**** Input data ****

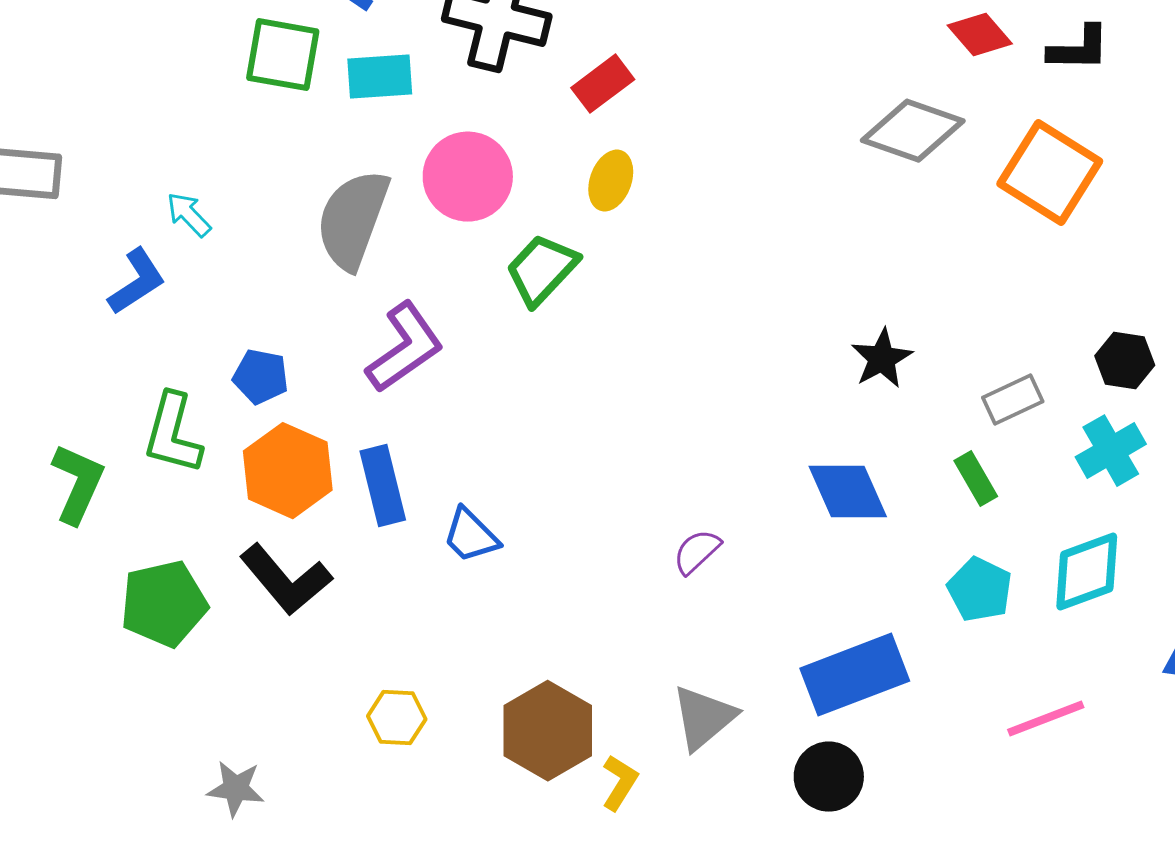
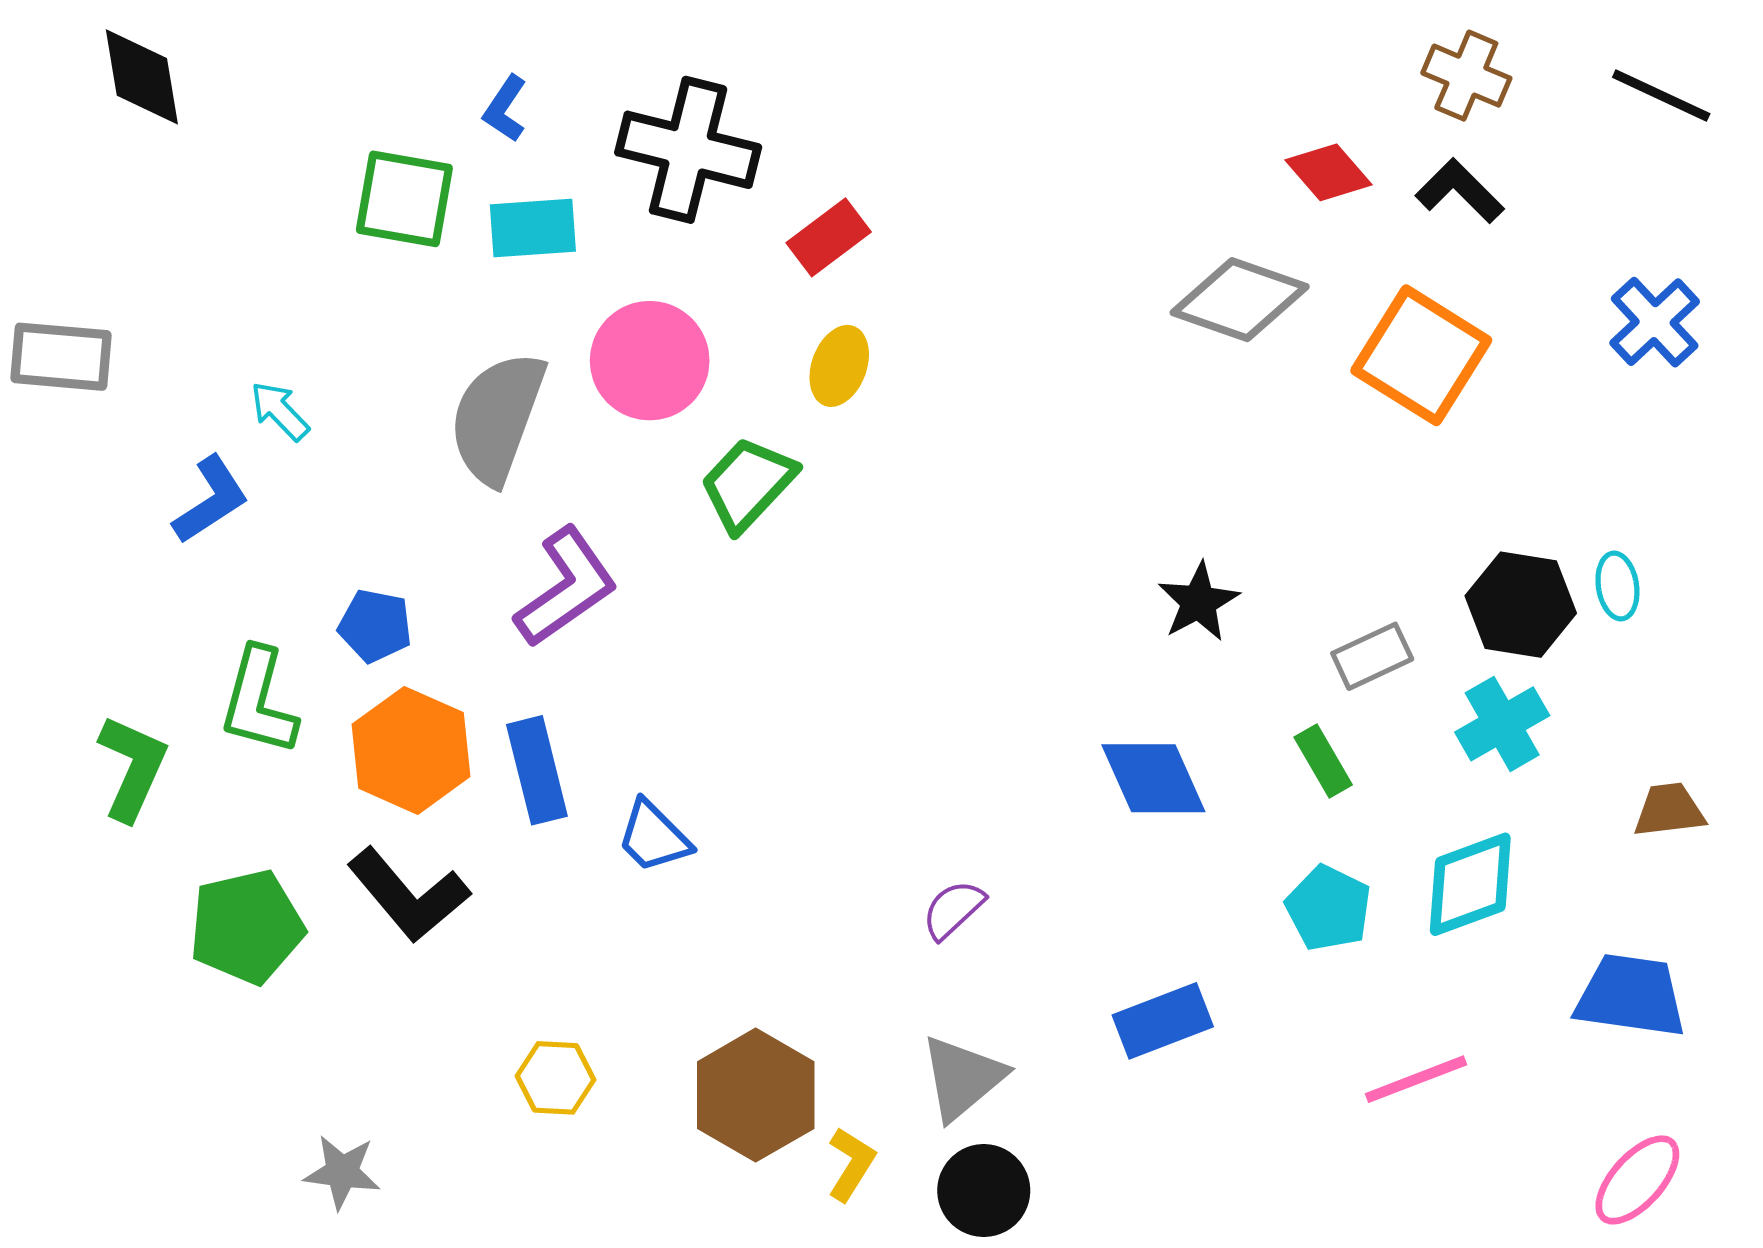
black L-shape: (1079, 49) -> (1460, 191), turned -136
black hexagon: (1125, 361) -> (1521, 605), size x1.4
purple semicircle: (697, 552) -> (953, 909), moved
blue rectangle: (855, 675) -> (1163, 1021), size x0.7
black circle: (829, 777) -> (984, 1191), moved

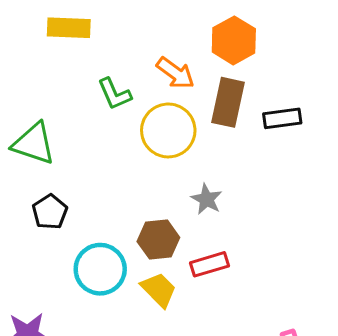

****

| The problem |
Your task is an exact printout of the records above, with no pictures.

| Answer to this task |
black L-shape: (1079, 49) -> (1460, 191), turned -136
black hexagon: (1125, 361) -> (1521, 605), size x1.4
purple semicircle: (697, 552) -> (953, 909), moved
blue rectangle: (855, 675) -> (1163, 1021), size x0.7
black circle: (829, 777) -> (984, 1191), moved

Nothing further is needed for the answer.